EXERCISE INSTRUCTIONS: Please report the number of lines in the entries below that contain "orange", with nothing added.
┄┄┄┄┄┄┄┄┄┄
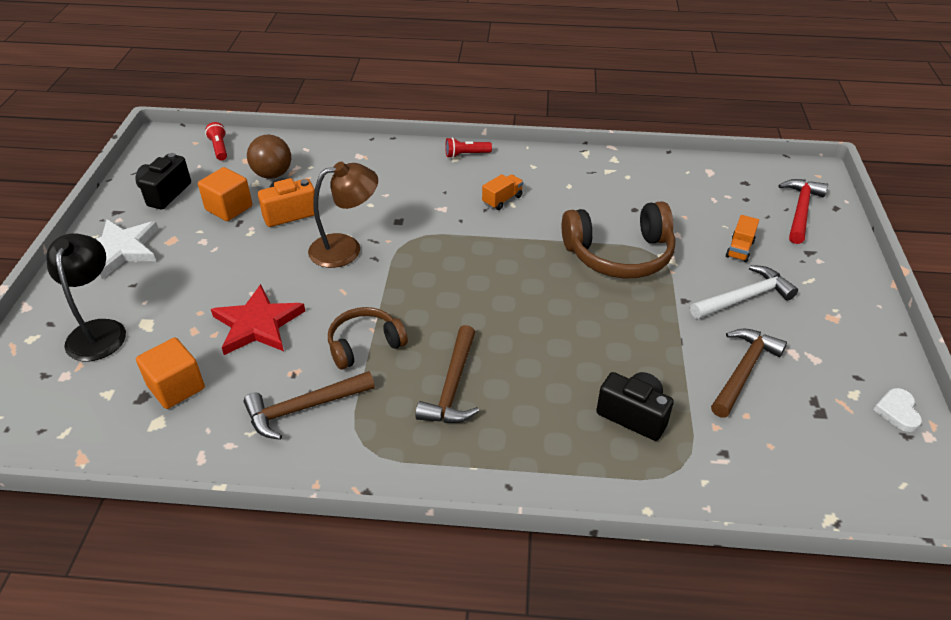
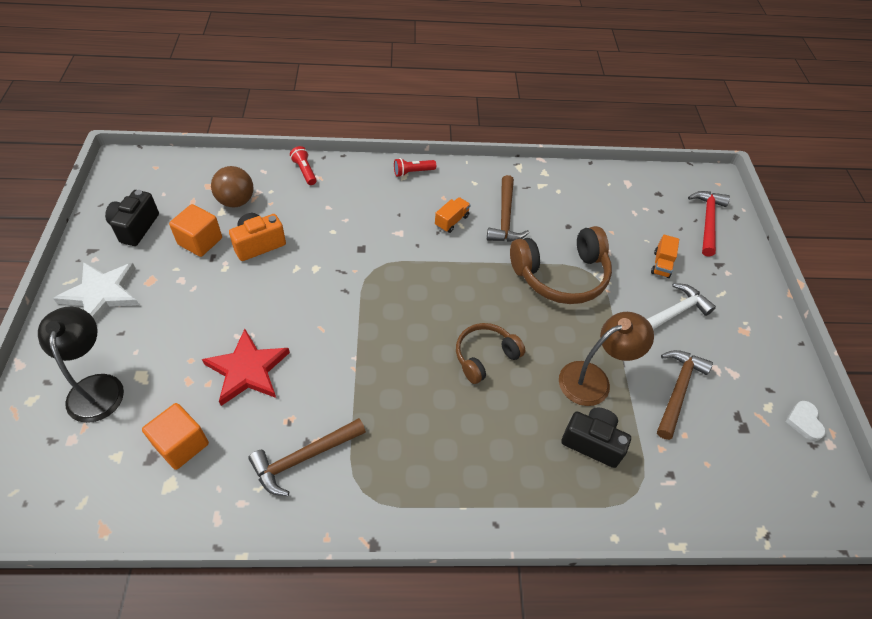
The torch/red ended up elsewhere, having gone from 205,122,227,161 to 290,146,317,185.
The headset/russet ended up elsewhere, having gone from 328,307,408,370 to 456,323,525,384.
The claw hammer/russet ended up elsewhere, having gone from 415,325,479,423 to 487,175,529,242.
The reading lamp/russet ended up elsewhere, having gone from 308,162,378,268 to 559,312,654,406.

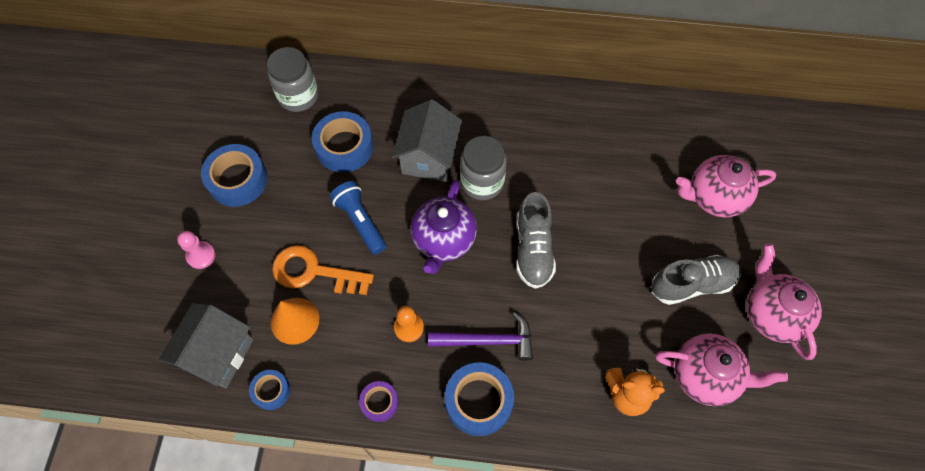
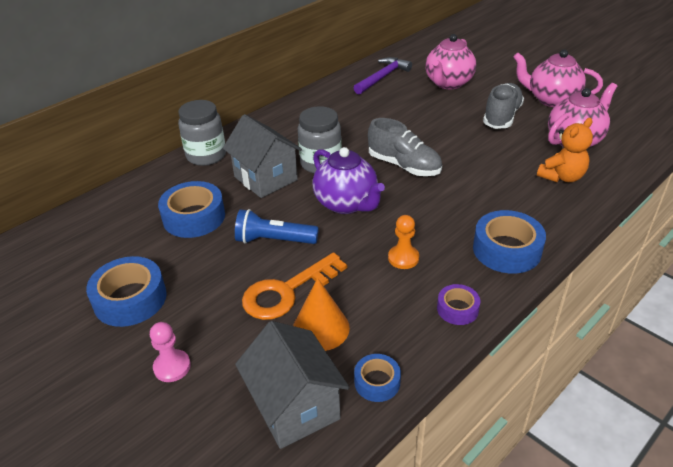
The jam jar/ash-grey ended up elsewhere, having gone from 267,47,318,112 to 178,100,226,166.
The claw hammer/violet ended up elsewhere, having gone from 428,312,533,361 to 354,57,412,94.

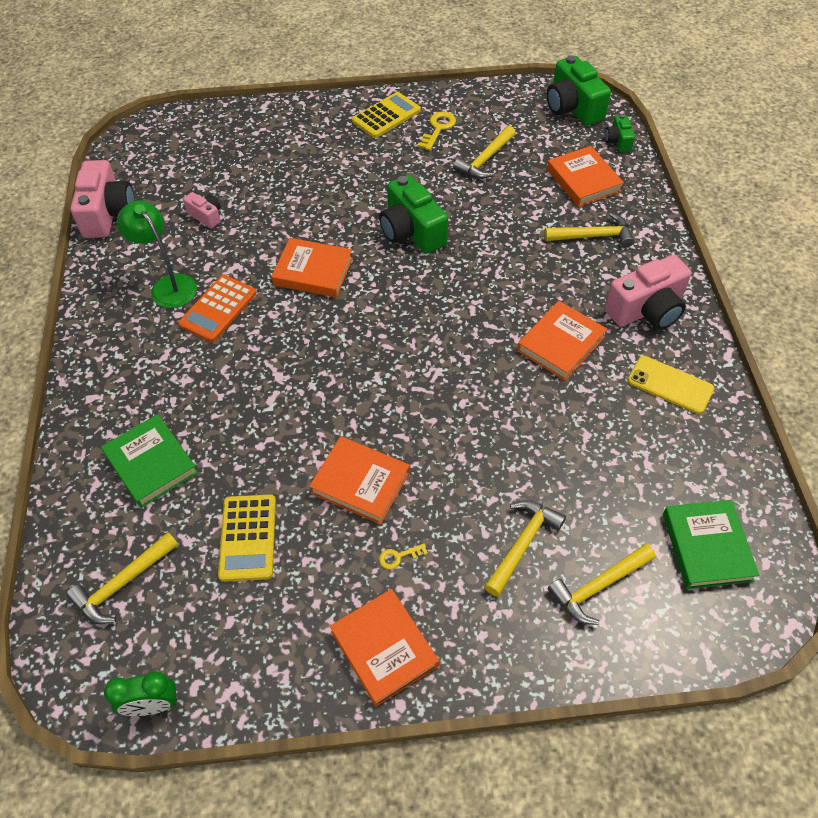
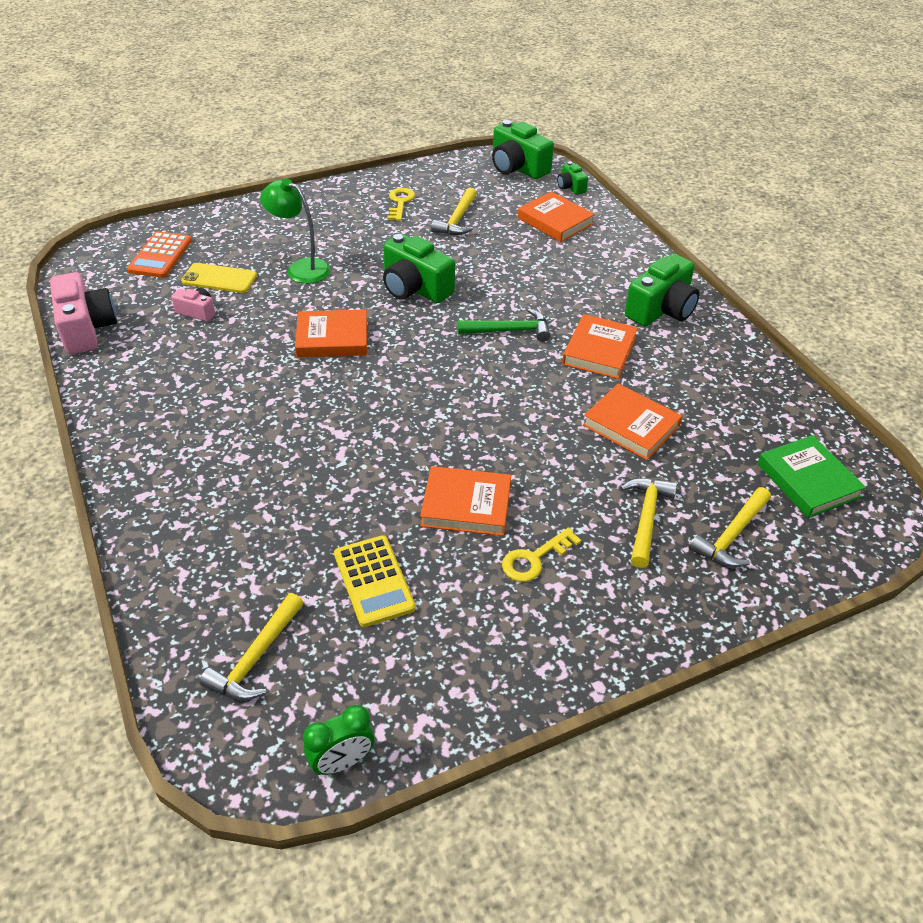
The calculator/bright orange ended up elsewhere, having gone from 178,275,257,342 to 127,231,192,278.
The mobile phone/bright yellow ended up elsewhere, having gone from 628,356,714,414 to 181,263,257,293.
The reading lamp/leaf-green ended up elsewhere, having gone from 117,200,197,308 to 260,178,331,284.
The second view gained the claw hammer/leaf-green at 458,308,551,342.
The size of the key/bright yellow at 379,544,428,569 changed by a factor of 1.73.
The hardback/bright orange ended up elsewhere, having gone from 330,589,439,707 to 583,383,682,460.
What was the compact camera/pink at 604,255,691,330 turned into the compact camera/leaf-green at 625,254,700,327.
The second view lost the hardback/leaf-green at 101,414,198,508.
The second view lost the calculator/bright yellow at 352,92,421,138.
The second view lost the claw hammer/bright yellow at 544,213,634,248.

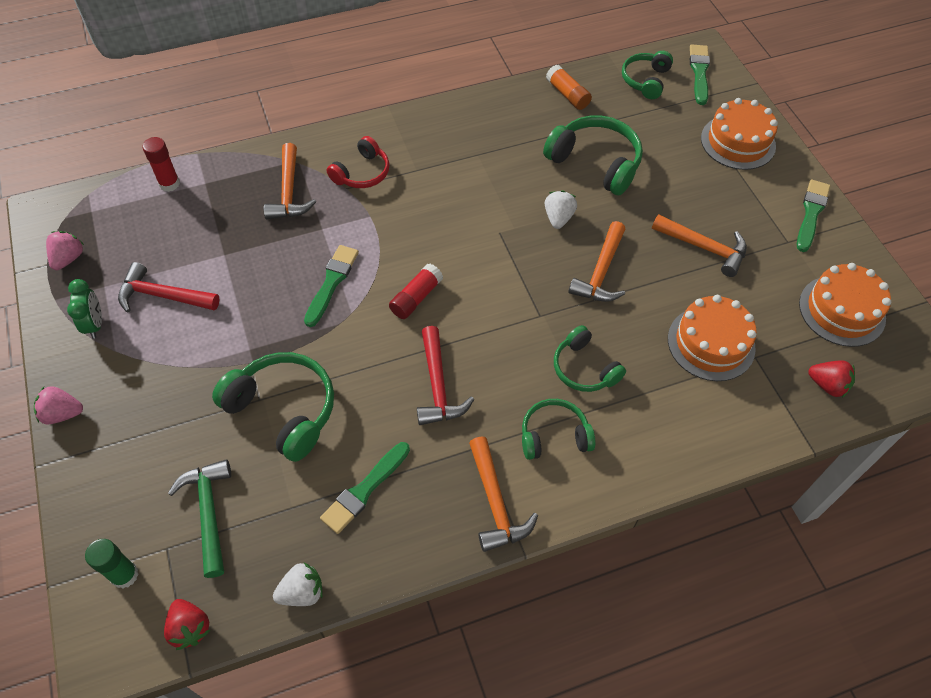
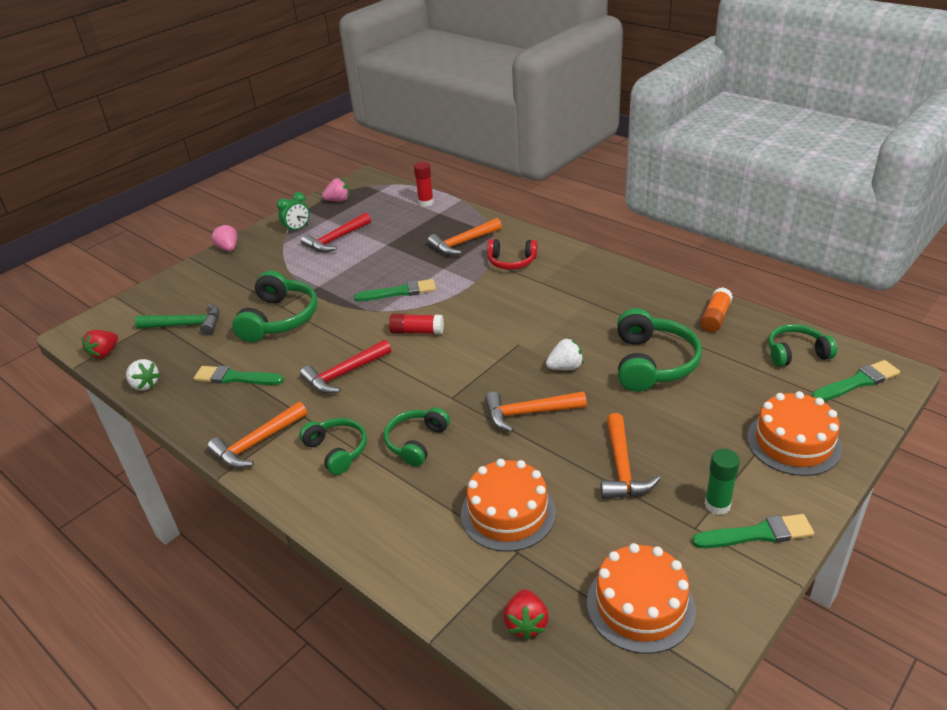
The claw hammer/leaf-green at 168,460,231,578 ended up facing another way, 45 degrees clockwise from before.
The claw hammer/red at 118,262,220,312 ended up facing another way, 120 degrees counterclockwise from before.
The glue stick/leaf-green ended up elsewhere, having gone from 85,539,139,588 to 705,449,740,515.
┄┄┄┄┄┄┄┄┄┄
RESPONSE BOX: 2